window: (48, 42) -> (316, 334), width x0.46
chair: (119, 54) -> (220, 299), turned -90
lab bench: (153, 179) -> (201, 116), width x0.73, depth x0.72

------

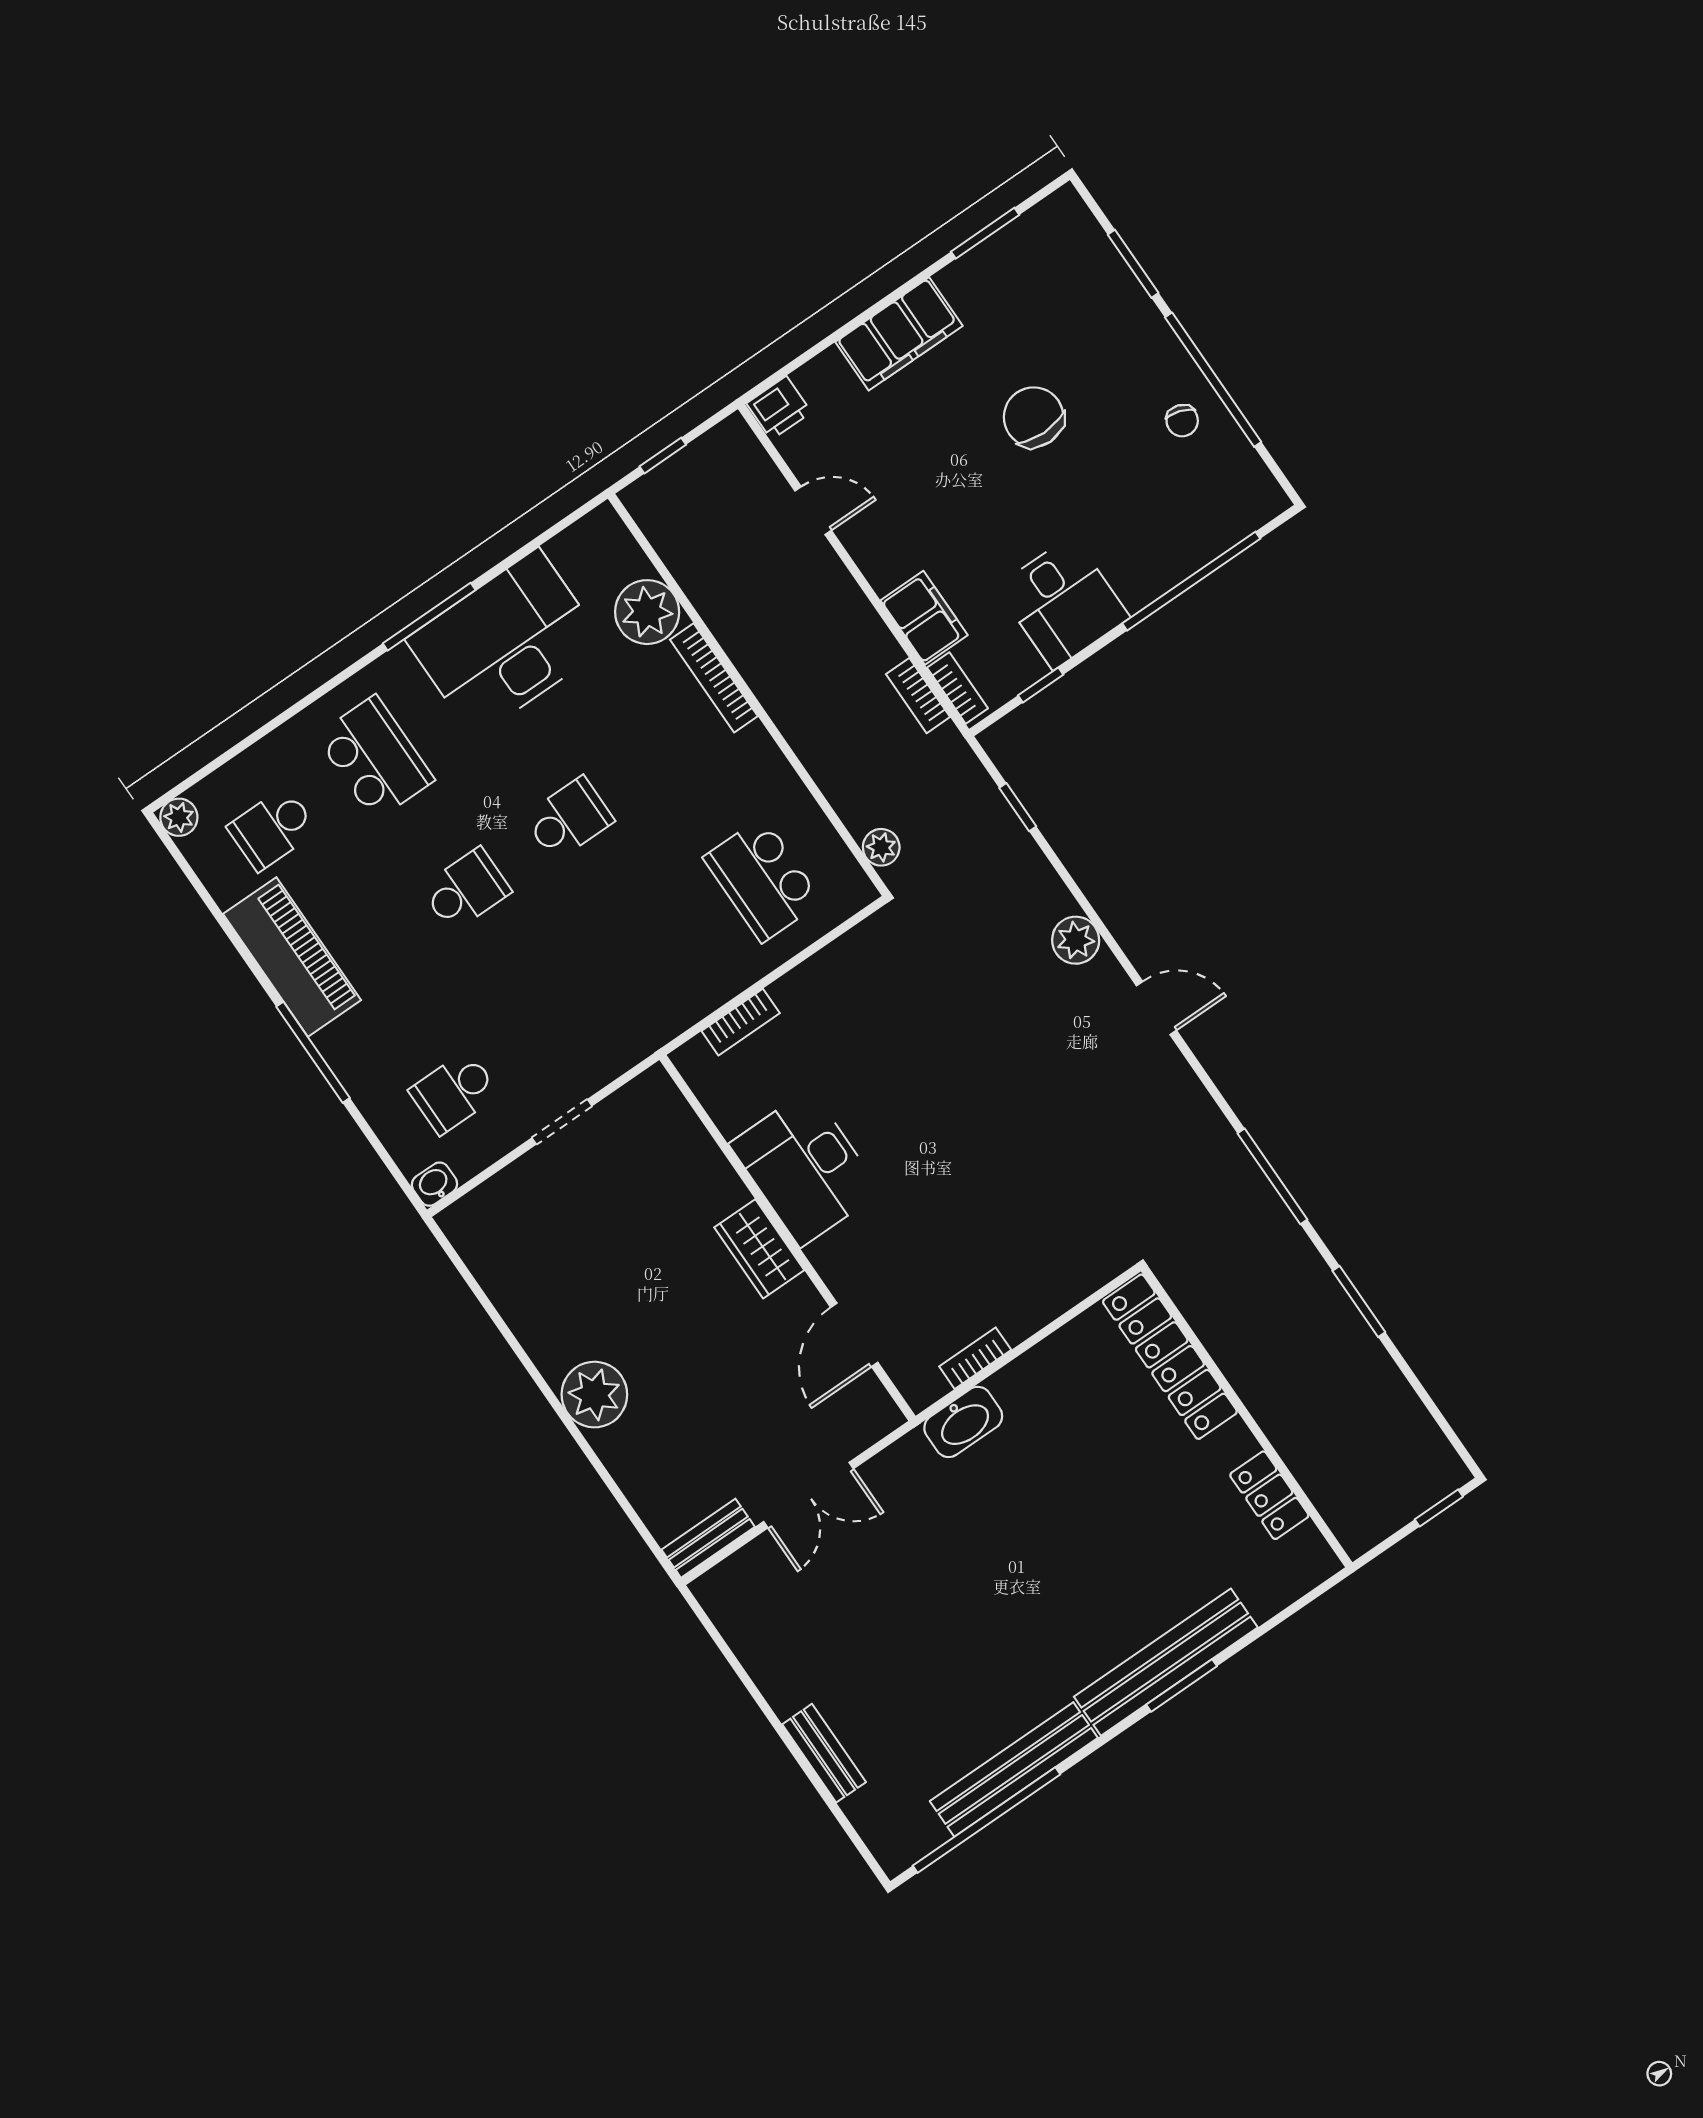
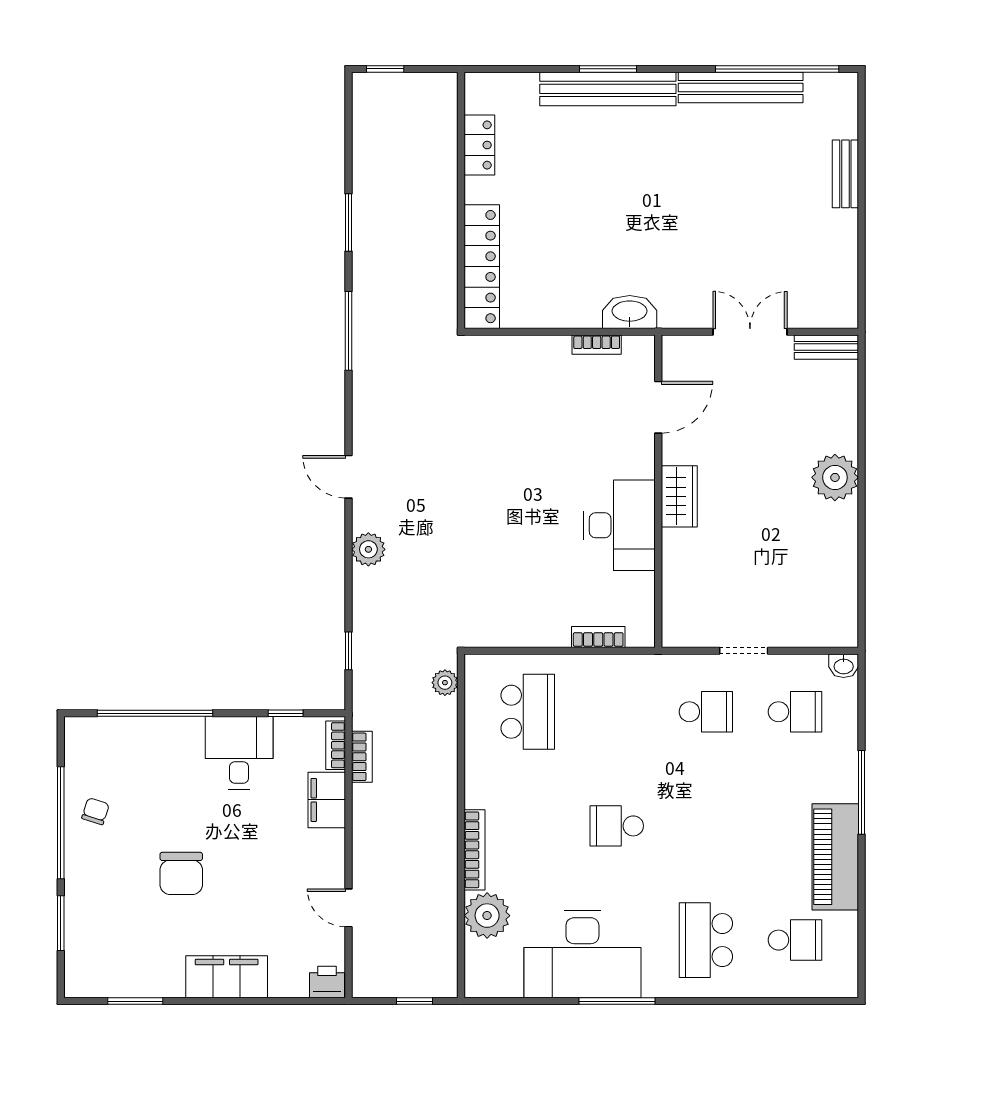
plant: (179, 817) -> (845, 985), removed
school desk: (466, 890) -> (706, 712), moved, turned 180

------

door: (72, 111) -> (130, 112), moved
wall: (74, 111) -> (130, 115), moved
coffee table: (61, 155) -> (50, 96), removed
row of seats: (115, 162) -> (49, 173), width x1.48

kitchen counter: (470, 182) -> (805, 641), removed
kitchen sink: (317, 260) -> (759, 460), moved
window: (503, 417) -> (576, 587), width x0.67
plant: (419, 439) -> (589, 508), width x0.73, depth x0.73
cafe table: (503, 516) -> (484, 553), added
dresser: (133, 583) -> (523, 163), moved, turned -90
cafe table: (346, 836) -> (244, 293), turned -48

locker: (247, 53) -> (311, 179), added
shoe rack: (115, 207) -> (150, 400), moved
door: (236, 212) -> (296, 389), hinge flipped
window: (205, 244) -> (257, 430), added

------

→ ASSIGNMENT:
In the entries above, find the line holding "window: (48, 42) -> (316, 334), width x0.46" and the line holding "lab bench: (153, 179)", then retype exactly those two lines and every line between them, and nothing else.

→ ANSWER SECTION:
window: (48, 42) -> (316, 334), width x0.46
chair: (119, 54) -> (220, 299), turned -90
lab bench: (153, 179) -> (201, 116), width x0.73, depth x0.72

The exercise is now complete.